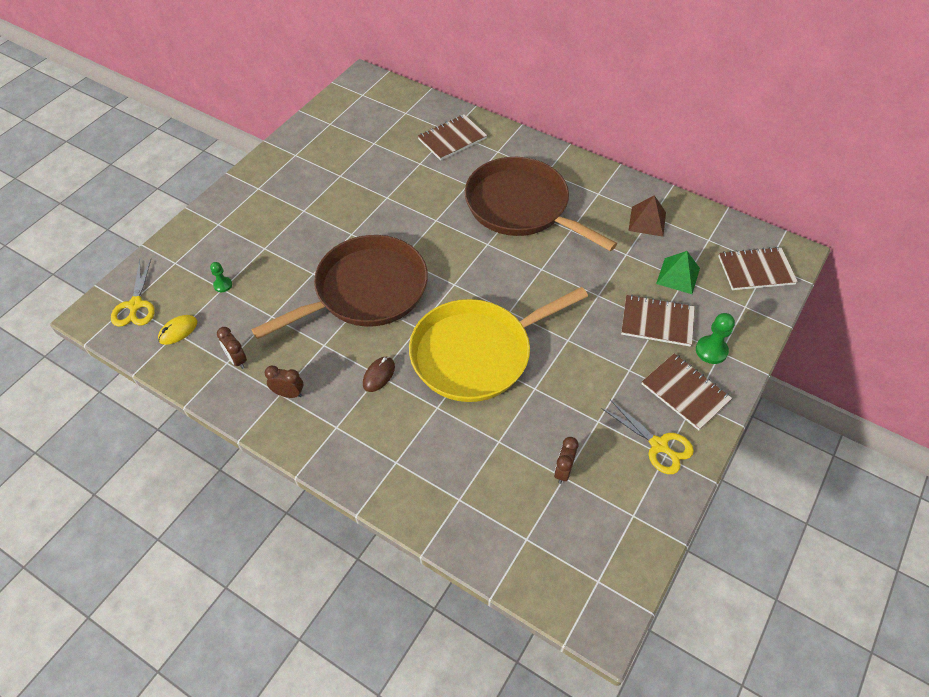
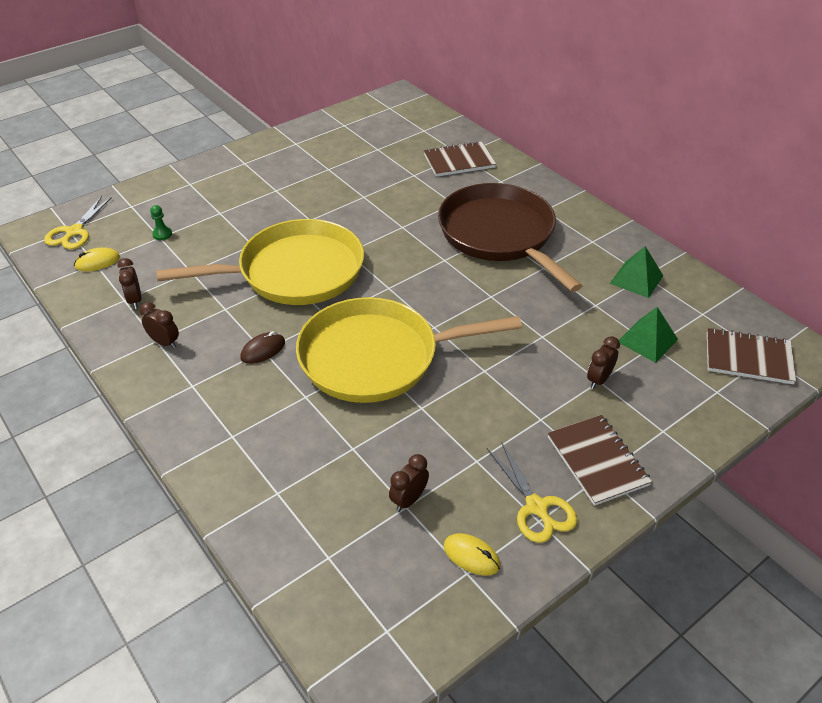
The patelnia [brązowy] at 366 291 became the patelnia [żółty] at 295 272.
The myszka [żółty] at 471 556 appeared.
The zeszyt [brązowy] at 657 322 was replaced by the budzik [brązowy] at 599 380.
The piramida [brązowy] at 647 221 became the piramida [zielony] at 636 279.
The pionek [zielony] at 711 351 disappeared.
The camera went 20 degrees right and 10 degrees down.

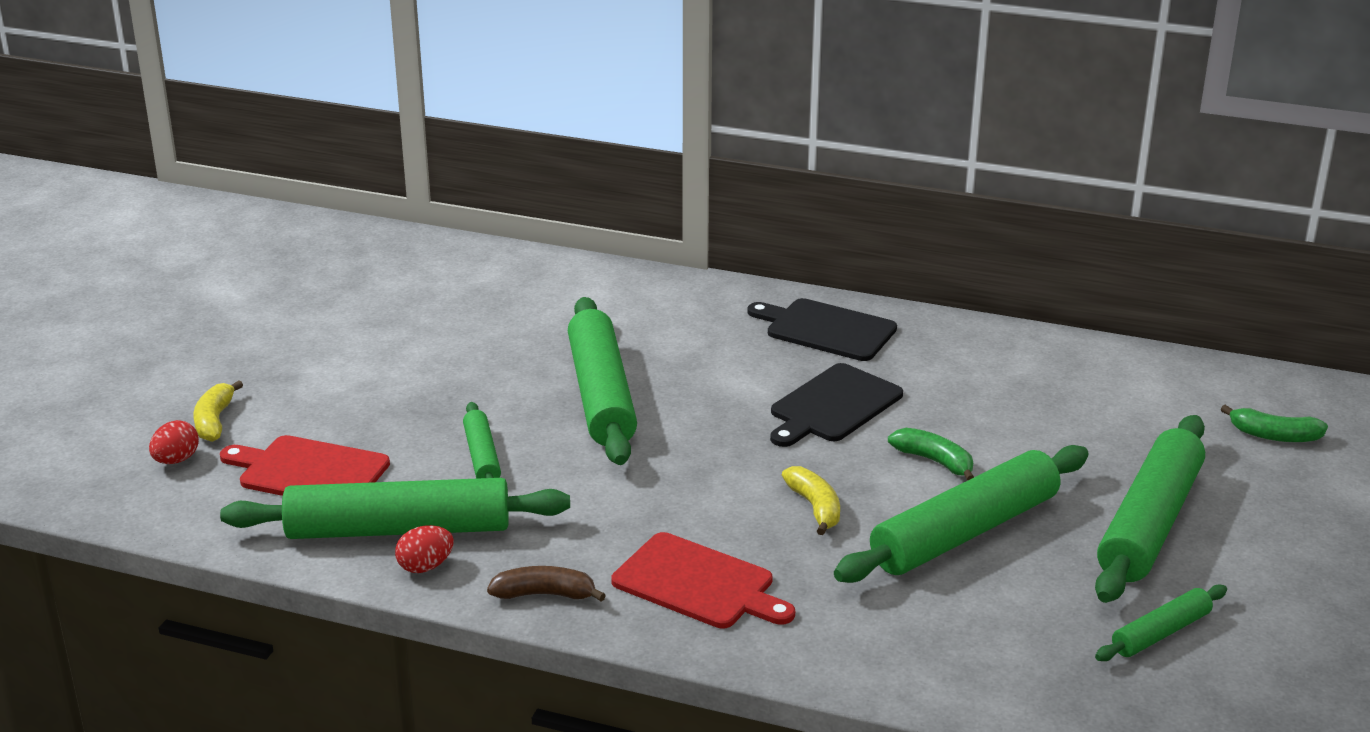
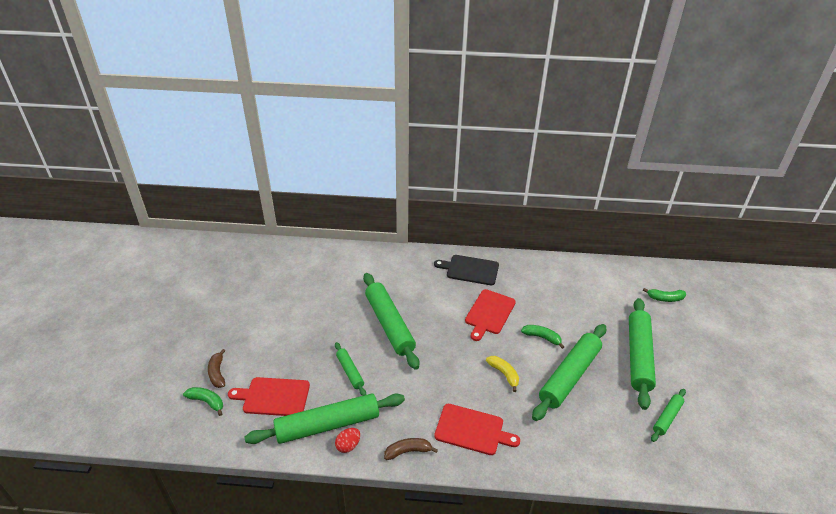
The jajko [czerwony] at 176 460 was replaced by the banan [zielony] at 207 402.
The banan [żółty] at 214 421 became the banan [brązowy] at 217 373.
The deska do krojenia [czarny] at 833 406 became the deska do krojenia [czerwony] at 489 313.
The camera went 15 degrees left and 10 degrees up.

* _WHAT IS EXPECTED_: Give back the full listing exactly, with pictures dropped.

* _ANSWER BOX_:
The patelnia [brązowy] at 366 291 became the patelnia [żółty] at 295 272.
The myszka [żółty] at 471 556 appeared.
The zeszyt [brązowy] at 657 322 was replaced by the budzik [brązowy] at 599 380.
The piramida [brązowy] at 647 221 became the piramida [zielony] at 636 279.
The pionek [zielony] at 711 351 disappeared.
The camera went 20 degrees right and 10 degrees down.

The jajko [czerwony] at 176 460 was replaced by the banan [zielony] at 207 402.
The banan [żółty] at 214 421 became the banan [brązowy] at 217 373.
The deska do krojenia [czarny] at 833 406 became the deska do krojenia [czerwony] at 489 313.
The camera went 15 degrees left and 10 degrees up.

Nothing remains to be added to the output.